*THE DATA*.
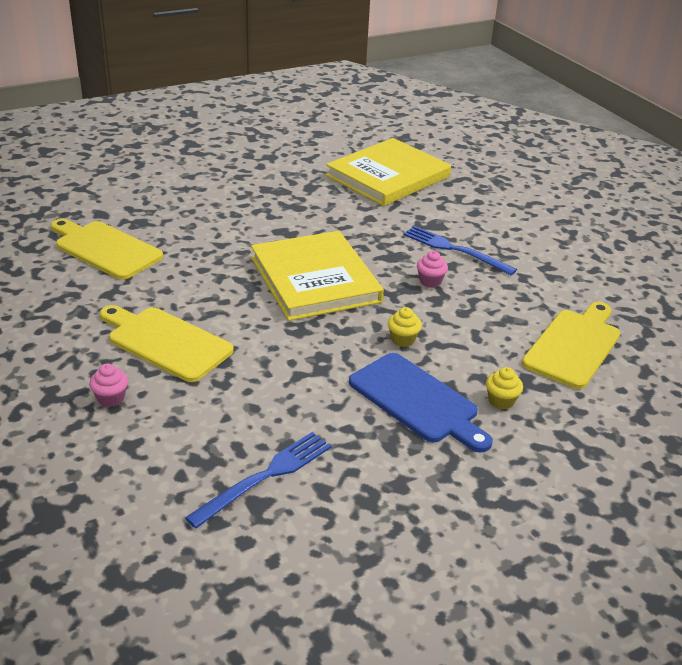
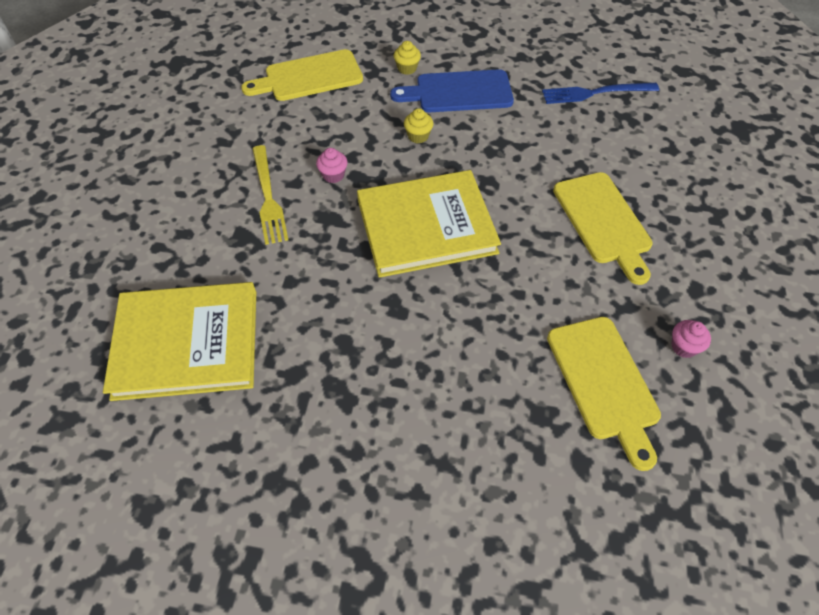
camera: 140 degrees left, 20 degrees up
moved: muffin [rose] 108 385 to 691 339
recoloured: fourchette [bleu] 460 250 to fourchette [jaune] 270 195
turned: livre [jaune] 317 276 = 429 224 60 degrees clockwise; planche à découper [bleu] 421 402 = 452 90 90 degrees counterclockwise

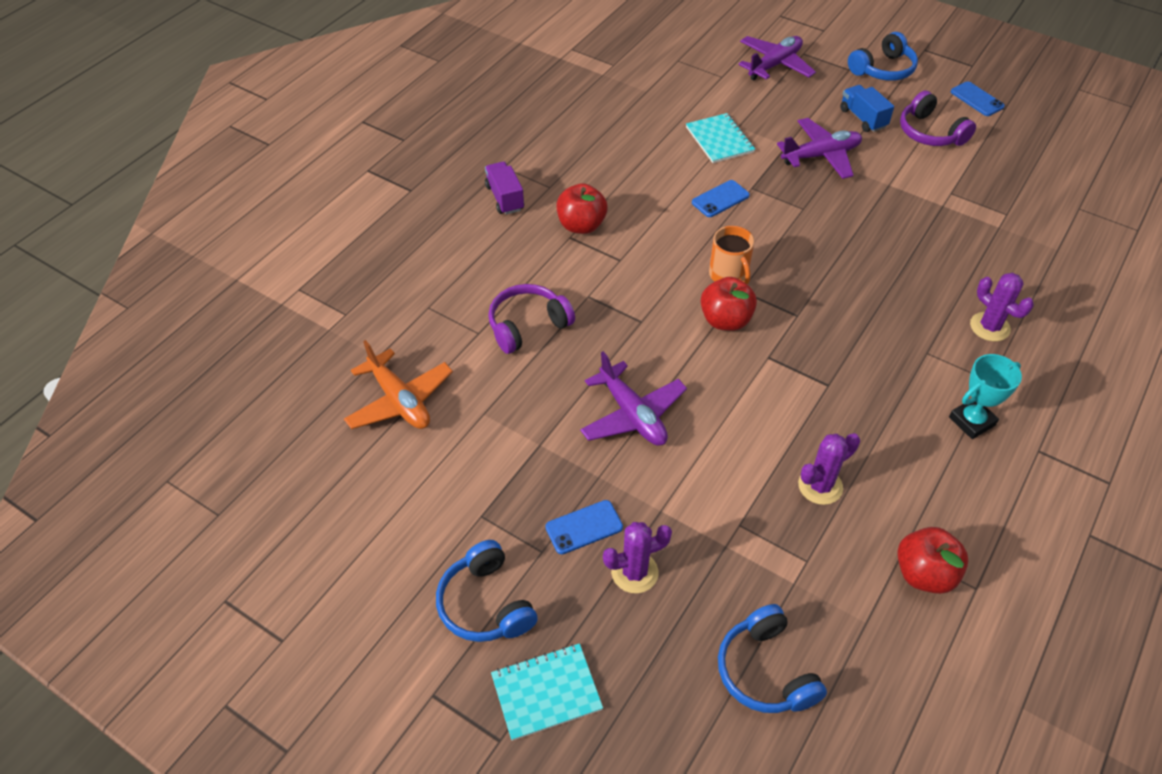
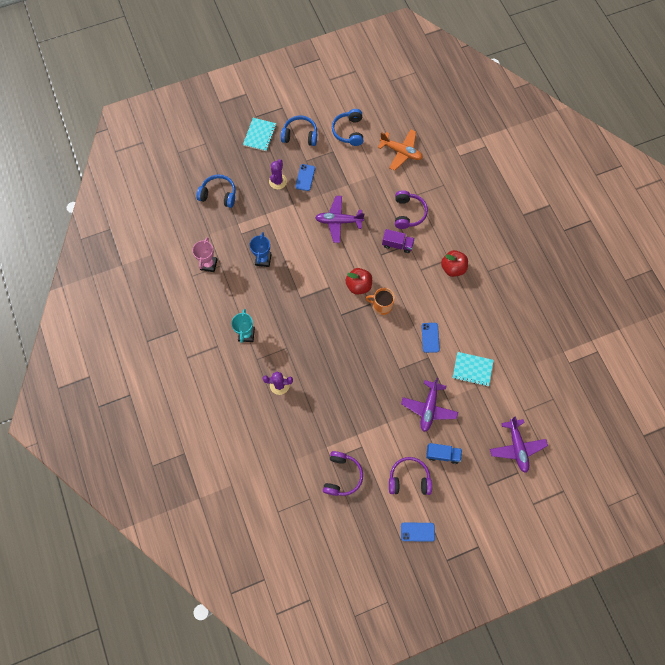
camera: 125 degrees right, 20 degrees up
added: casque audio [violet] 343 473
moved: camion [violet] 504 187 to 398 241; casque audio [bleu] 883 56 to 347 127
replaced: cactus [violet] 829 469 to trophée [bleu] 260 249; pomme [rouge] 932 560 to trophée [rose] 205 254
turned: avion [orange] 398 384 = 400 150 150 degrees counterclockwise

--

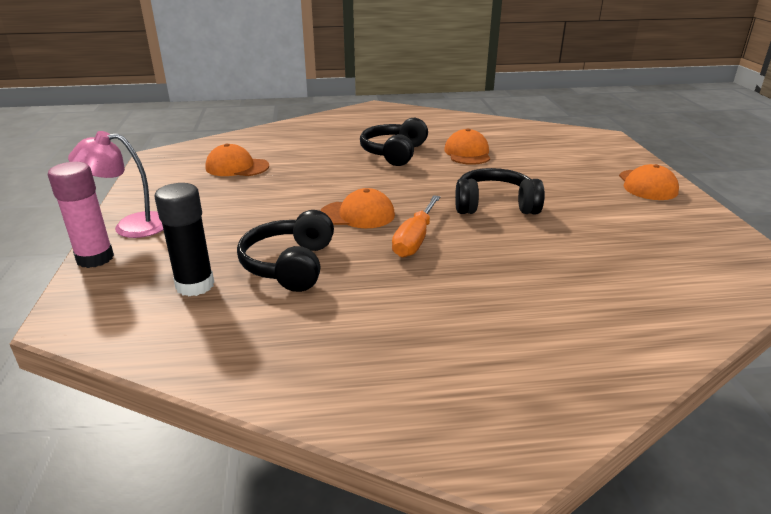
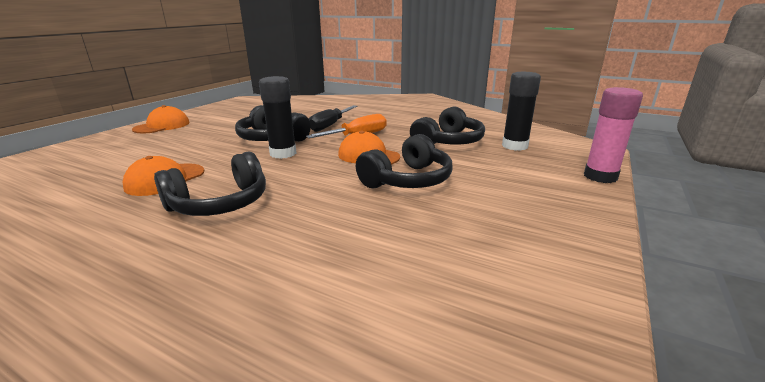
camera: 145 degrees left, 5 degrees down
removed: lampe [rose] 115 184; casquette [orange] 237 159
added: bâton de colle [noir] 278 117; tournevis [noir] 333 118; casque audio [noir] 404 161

--

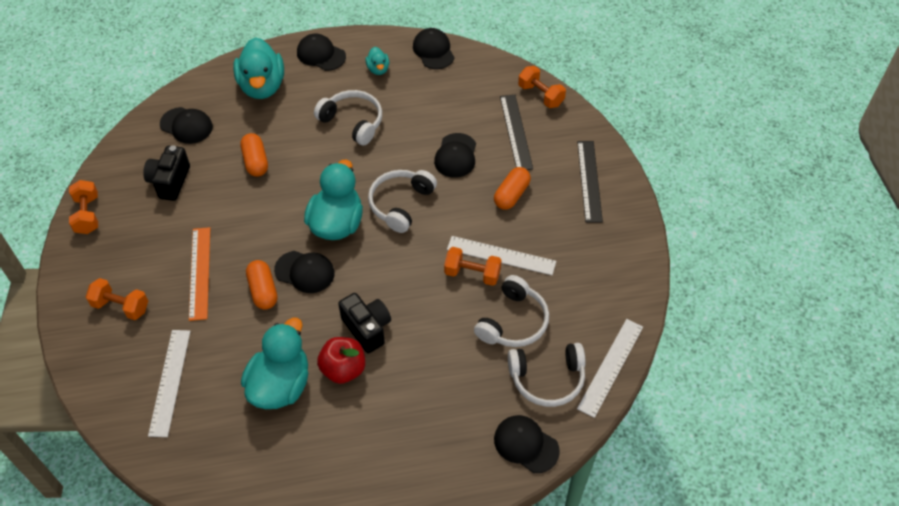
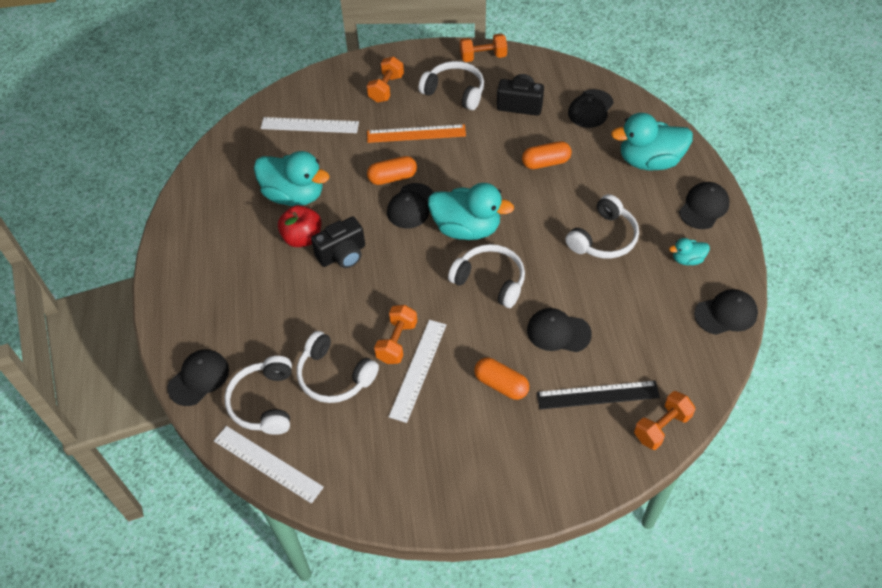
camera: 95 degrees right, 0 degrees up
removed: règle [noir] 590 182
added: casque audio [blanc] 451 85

*EXERCISE PROMPT*. Where the listing above reaches the line that contains "camera: 140 degrees left, 20 degrees up", start retyping, and finish with the line that contains "recoloured: fourchette [bleu]"; reproduce those lines exactly and no others.

*RESULT*.
camera: 140 degrees left, 20 degrees up
moved: muffin [rose] 108 385 to 691 339
recoloured: fourchette [bleu] 460 250 to fourchette [jaune] 270 195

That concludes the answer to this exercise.